* [Exercise goal]:
Before writing anything, find the line that contains "grey capsule: 3 -> 0", then retype the entries below exactly from their first line through that one, without pictures.

......

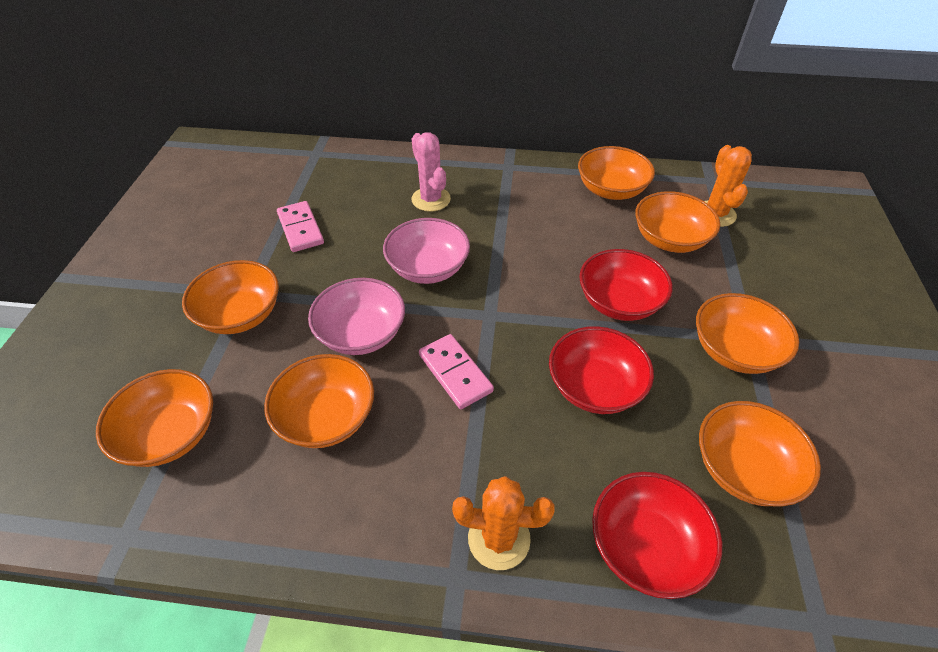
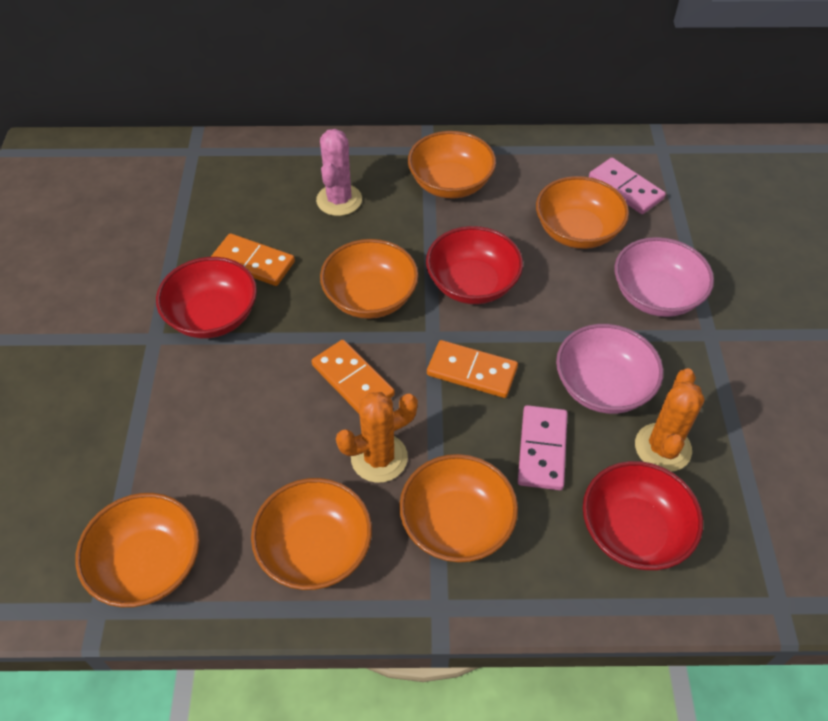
orange bowl: 7 -> 6
orange domino: 0 -> 3

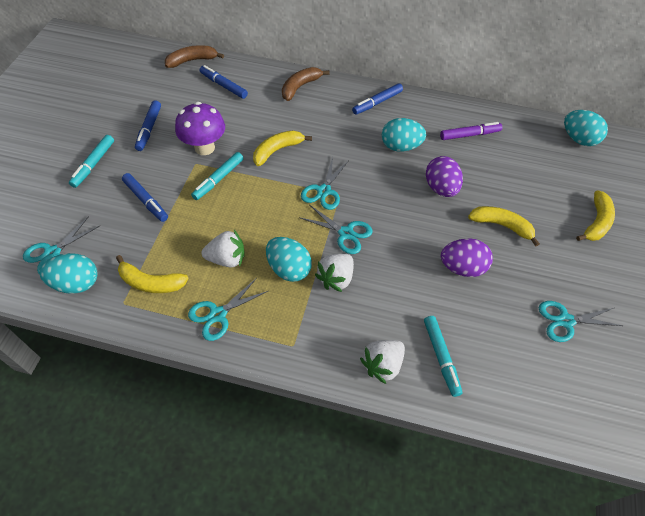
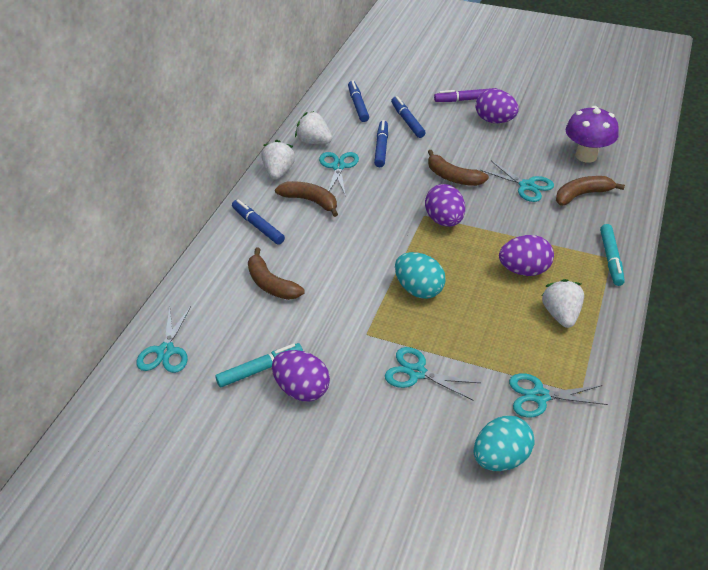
brown banana: 2 -> 4
purple egg: 2 -> 4
turquoise egg: 4 -> 2
turquoise marker: 3 -> 2
yellow banana: 4 -> 0

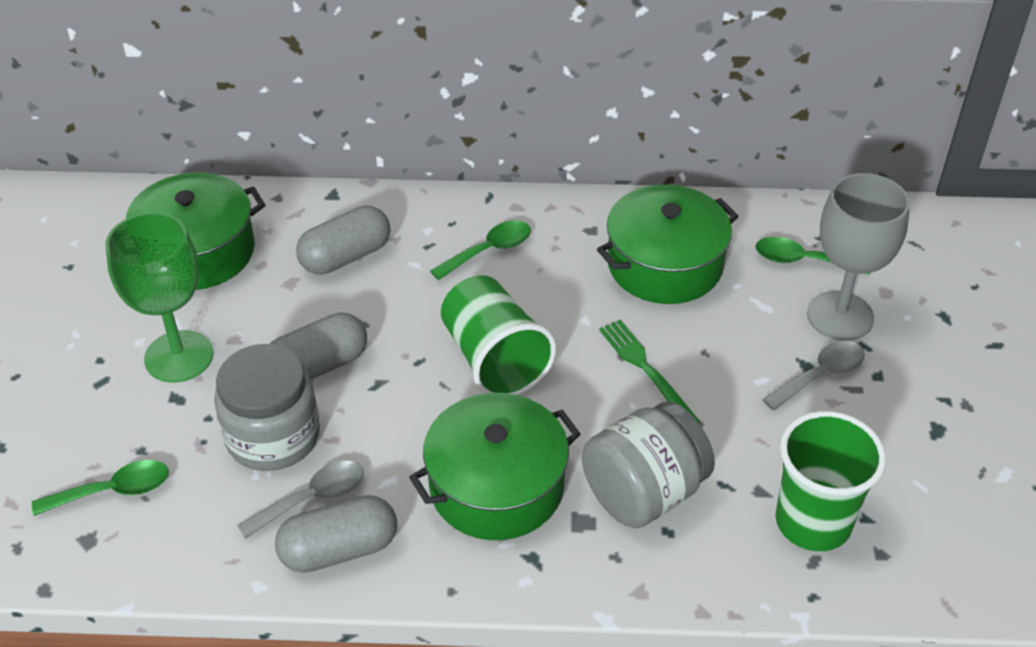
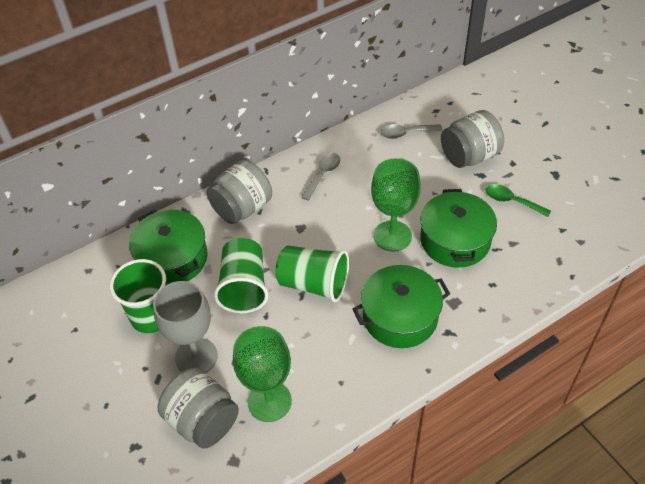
green cup: 2 -> 3
green fork: 1 -> 0
green goblet: 1 -> 2
green spoon: 3 -> 1
grey capsule: 3 -> 0
grey jar: 2 -> 3

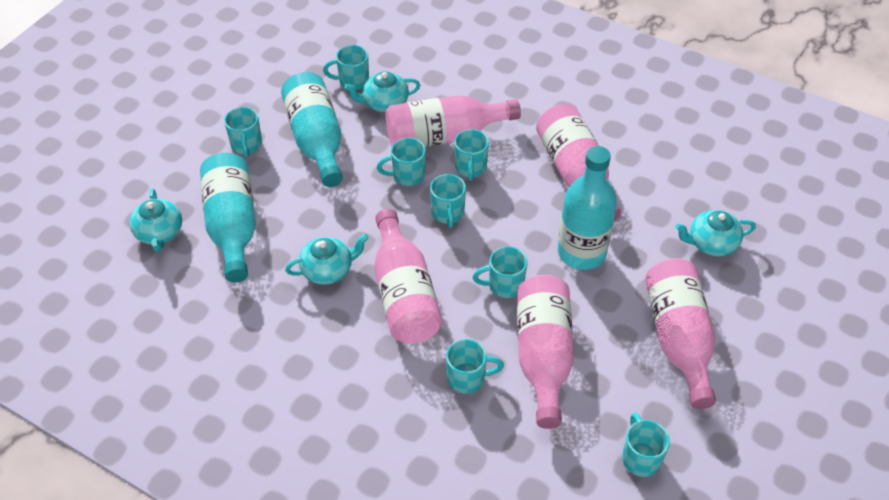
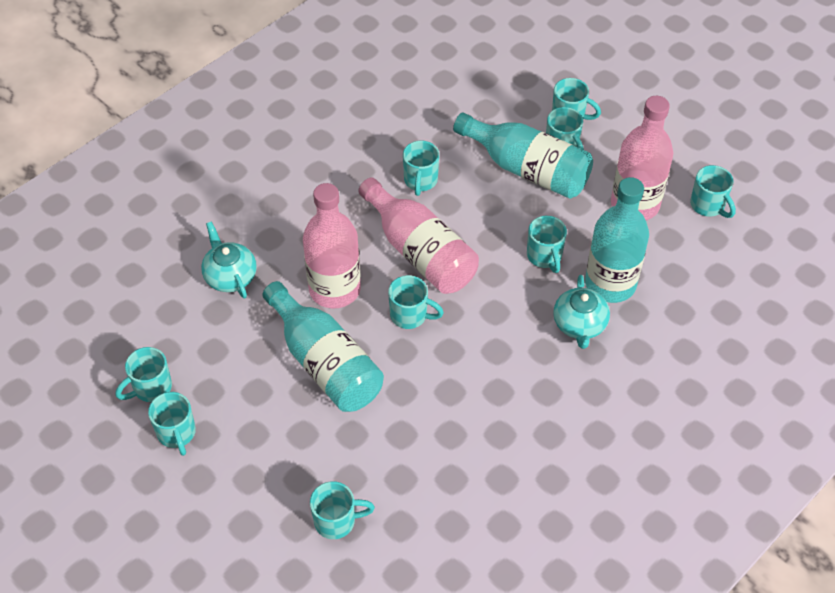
pink bottle: 5 -> 3
turquoise mug: 8 -> 9
turquoise teapot: 4 -> 2

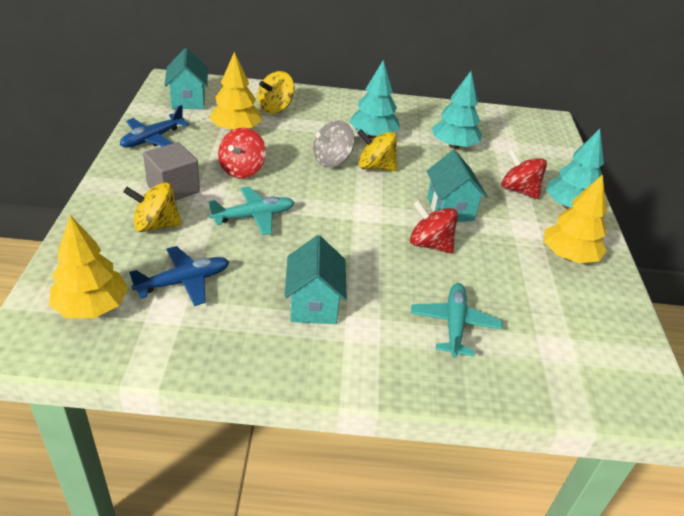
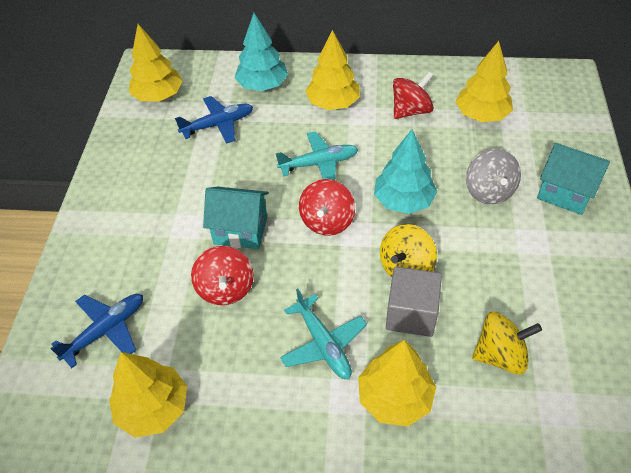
turquoise house: 3 -> 2
turquoise tree: 3 -> 2
yellow spinning top: 3 -> 2
yellow tree: 3 -> 5

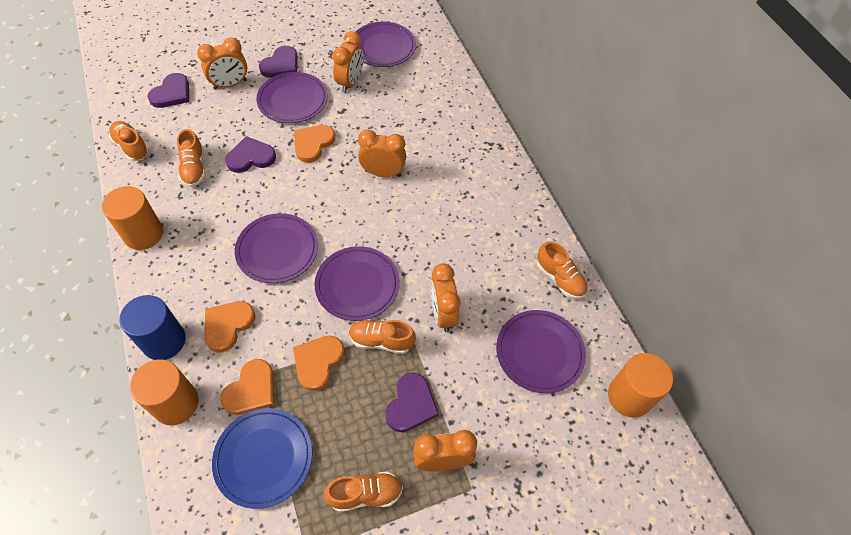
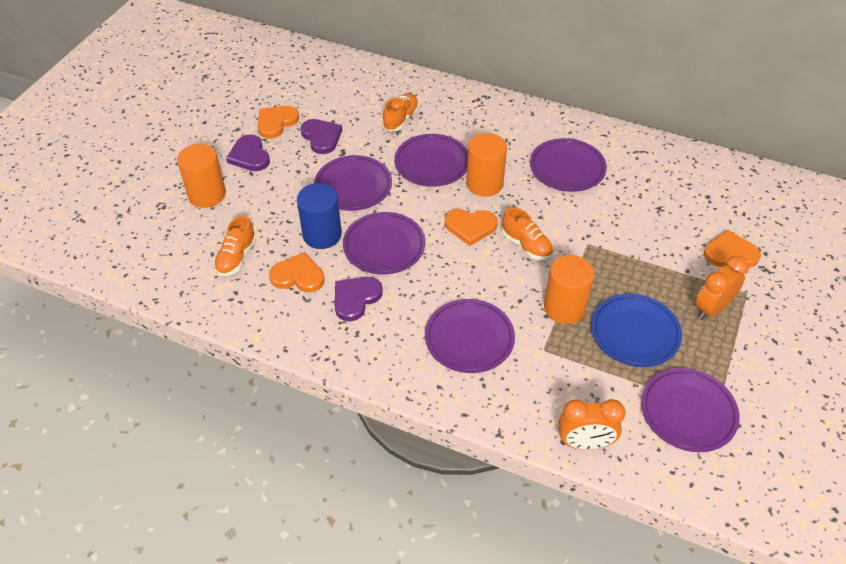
orange clock: 5 -> 2
orange shoe: 5 -> 3
purple heart: 4 -> 3
purple plate: 5 -> 6

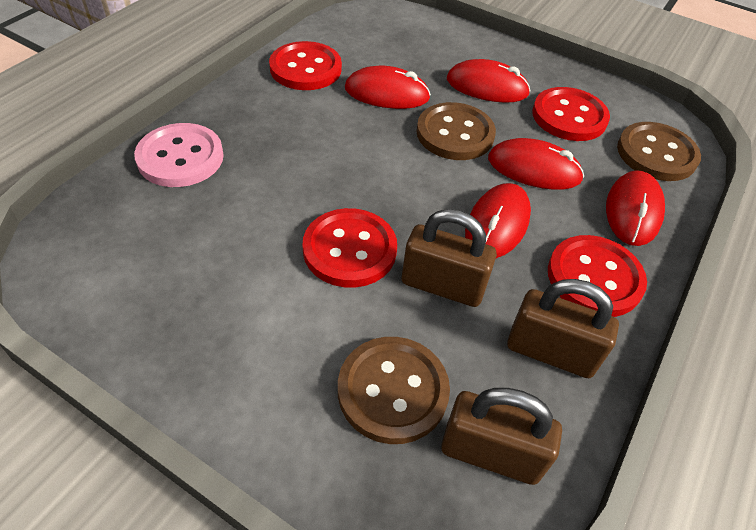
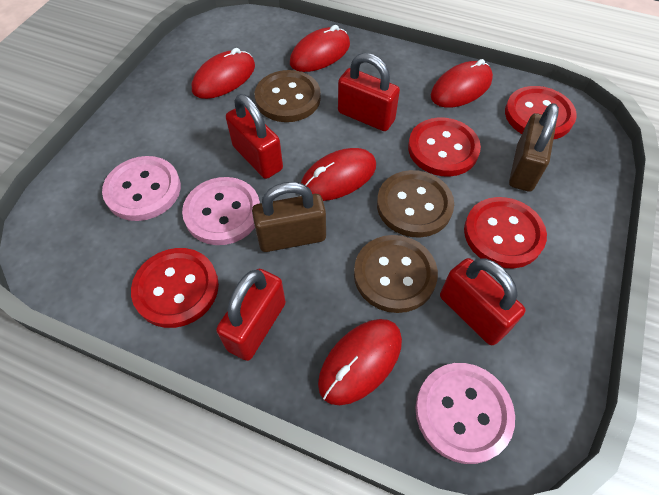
brown padlock: 3 -> 2
pink button: 1 -> 3
red padlock: 0 -> 4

......

* [The completed task]:
orange bowl: 7 -> 6
orange domino: 0 -> 3

brown banana: 2 -> 4
purple egg: 2 -> 4
turquoise egg: 4 -> 2
turquoise marker: 3 -> 2
yellow banana: 4 -> 0

green cup: 2 -> 3
green fork: 1 -> 0
green goblet: 1 -> 2
green spoon: 3 -> 1
grey capsule: 3 -> 0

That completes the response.